● **About this task**
Range to output from the entries below: the line containing "C9: 100nF (0V, N25) -> none" through the line containing "U2 pin out: none -> N28". Set it down exactly, ends included, nothing else.
═════ Data to examine ═════
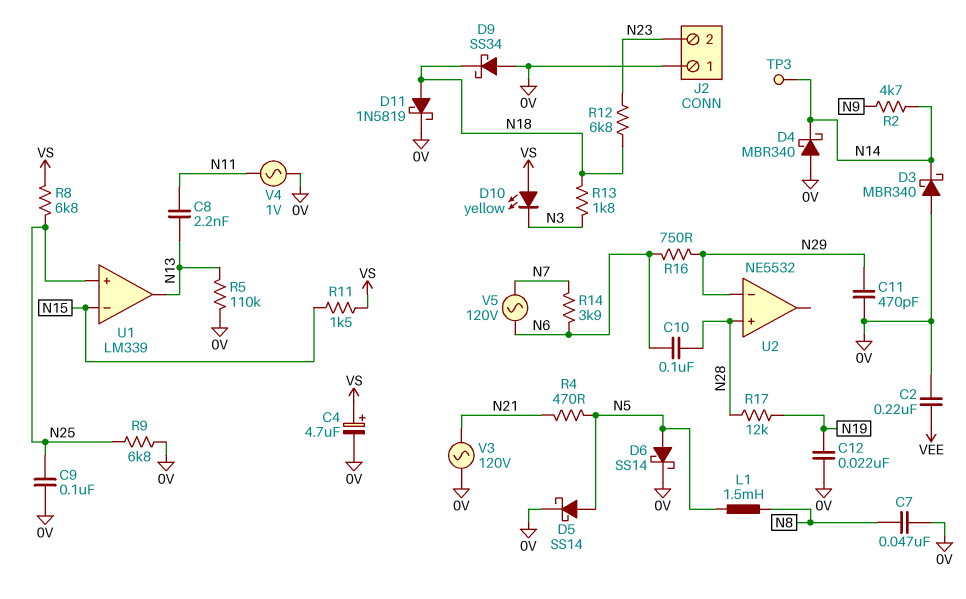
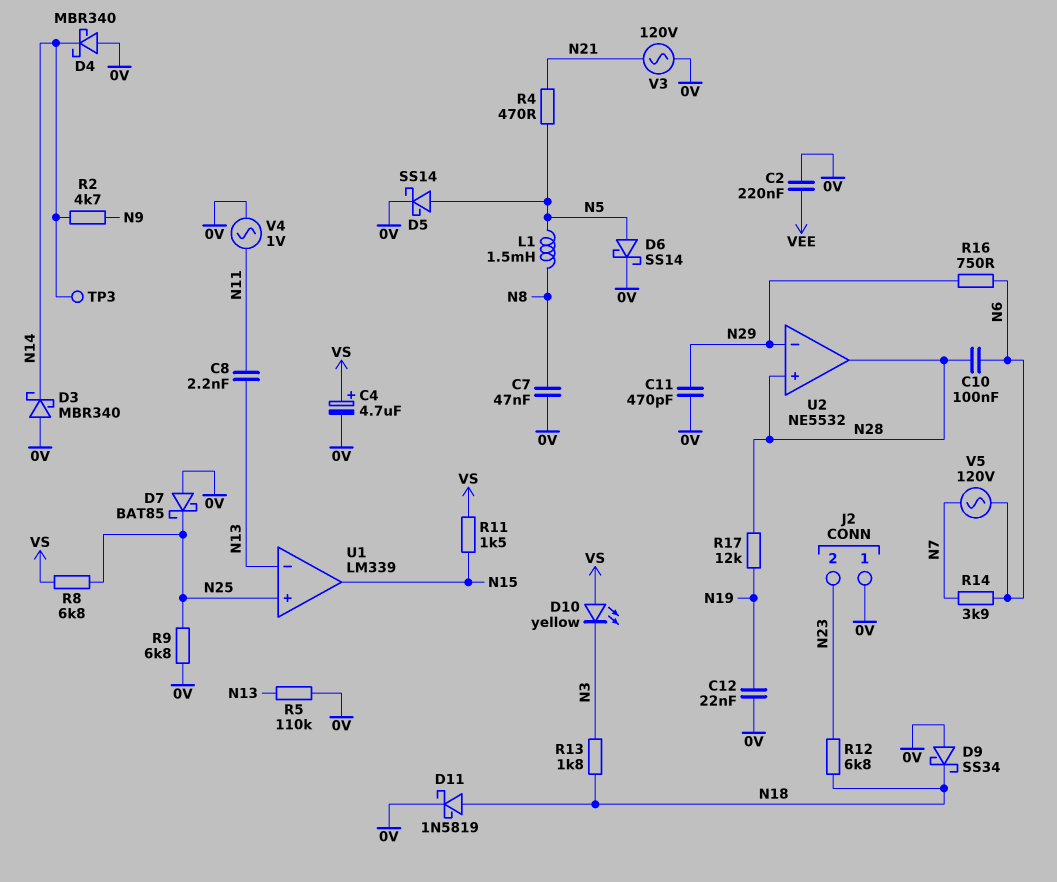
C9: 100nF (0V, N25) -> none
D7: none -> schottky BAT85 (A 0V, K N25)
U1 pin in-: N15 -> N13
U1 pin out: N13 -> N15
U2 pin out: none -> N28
═════
═════ Data to examine ═════
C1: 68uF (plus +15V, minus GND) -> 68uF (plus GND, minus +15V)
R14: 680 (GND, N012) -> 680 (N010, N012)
═════
● **Response**
C9: 100nF (0V, N25) -> none
D7: none -> schottky BAT85 (A 0V, K N25)
U1 pin in-: N15 -> N13
U1 pin out: N13 -> N15
U2 pin out: none -> N28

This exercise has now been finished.